Record set —
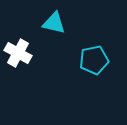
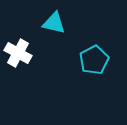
cyan pentagon: rotated 16 degrees counterclockwise
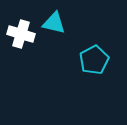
white cross: moved 3 px right, 19 px up; rotated 12 degrees counterclockwise
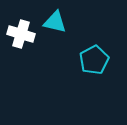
cyan triangle: moved 1 px right, 1 px up
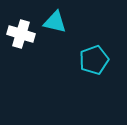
cyan pentagon: rotated 8 degrees clockwise
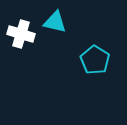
cyan pentagon: moved 1 px right; rotated 20 degrees counterclockwise
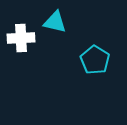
white cross: moved 4 px down; rotated 20 degrees counterclockwise
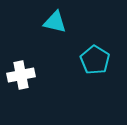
white cross: moved 37 px down; rotated 8 degrees counterclockwise
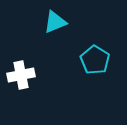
cyan triangle: rotated 35 degrees counterclockwise
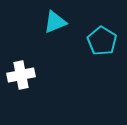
cyan pentagon: moved 7 px right, 19 px up
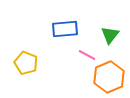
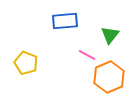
blue rectangle: moved 8 px up
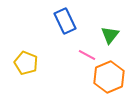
blue rectangle: rotated 70 degrees clockwise
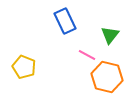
yellow pentagon: moved 2 px left, 4 px down
orange hexagon: moved 2 px left; rotated 24 degrees counterclockwise
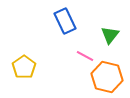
pink line: moved 2 px left, 1 px down
yellow pentagon: rotated 15 degrees clockwise
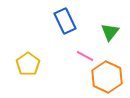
green triangle: moved 3 px up
yellow pentagon: moved 4 px right, 3 px up
orange hexagon: rotated 12 degrees clockwise
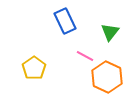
yellow pentagon: moved 6 px right, 4 px down
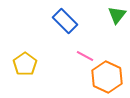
blue rectangle: rotated 20 degrees counterclockwise
green triangle: moved 7 px right, 17 px up
yellow pentagon: moved 9 px left, 4 px up
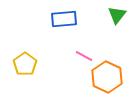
blue rectangle: moved 1 px left, 2 px up; rotated 50 degrees counterclockwise
pink line: moved 1 px left
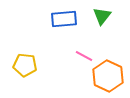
green triangle: moved 15 px left, 1 px down
yellow pentagon: moved 1 px down; rotated 30 degrees counterclockwise
orange hexagon: moved 1 px right, 1 px up
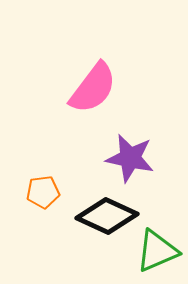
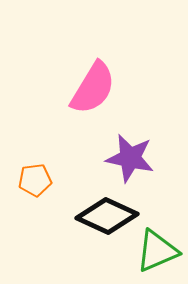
pink semicircle: rotated 6 degrees counterclockwise
orange pentagon: moved 8 px left, 12 px up
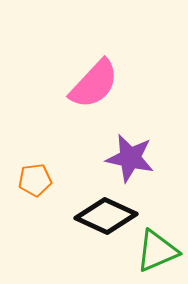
pink semicircle: moved 1 px right, 4 px up; rotated 12 degrees clockwise
black diamond: moved 1 px left
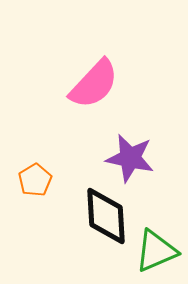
orange pentagon: rotated 24 degrees counterclockwise
black diamond: rotated 62 degrees clockwise
green triangle: moved 1 px left
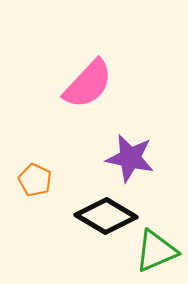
pink semicircle: moved 6 px left
orange pentagon: rotated 16 degrees counterclockwise
black diamond: rotated 56 degrees counterclockwise
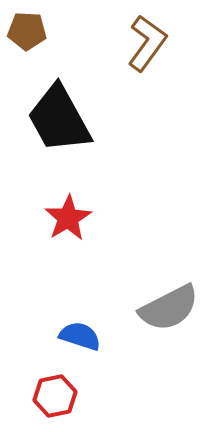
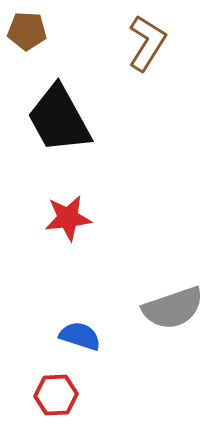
brown L-shape: rotated 4 degrees counterclockwise
red star: rotated 24 degrees clockwise
gray semicircle: moved 4 px right; rotated 8 degrees clockwise
red hexagon: moved 1 px right, 1 px up; rotated 9 degrees clockwise
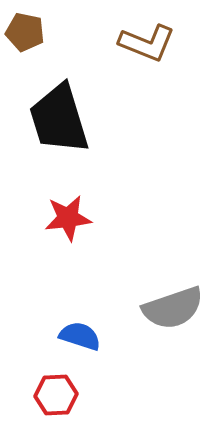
brown pentagon: moved 2 px left, 1 px down; rotated 9 degrees clockwise
brown L-shape: rotated 80 degrees clockwise
black trapezoid: rotated 12 degrees clockwise
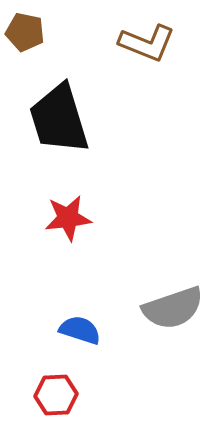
blue semicircle: moved 6 px up
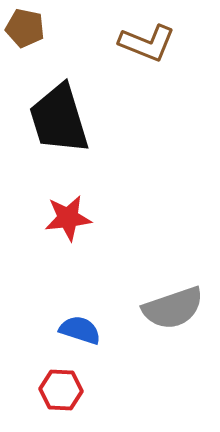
brown pentagon: moved 4 px up
red hexagon: moved 5 px right, 5 px up; rotated 6 degrees clockwise
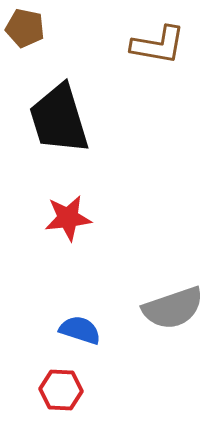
brown L-shape: moved 11 px right, 2 px down; rotated 12 degrees counterclockwise
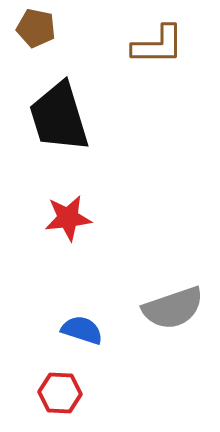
brown pentagon: moved 11 px right
brown L-shape: rotated 10 degrees counterclockwise
black trapezoid: moved 2 px up
blue semicircle: moved 2 px right
red hexagon: moved 1 px left, 3 px down
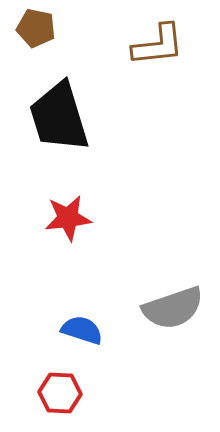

Task details — Please count the lines in the records that contain the word "cross" with matching case, and give only that number.

Task answer — 3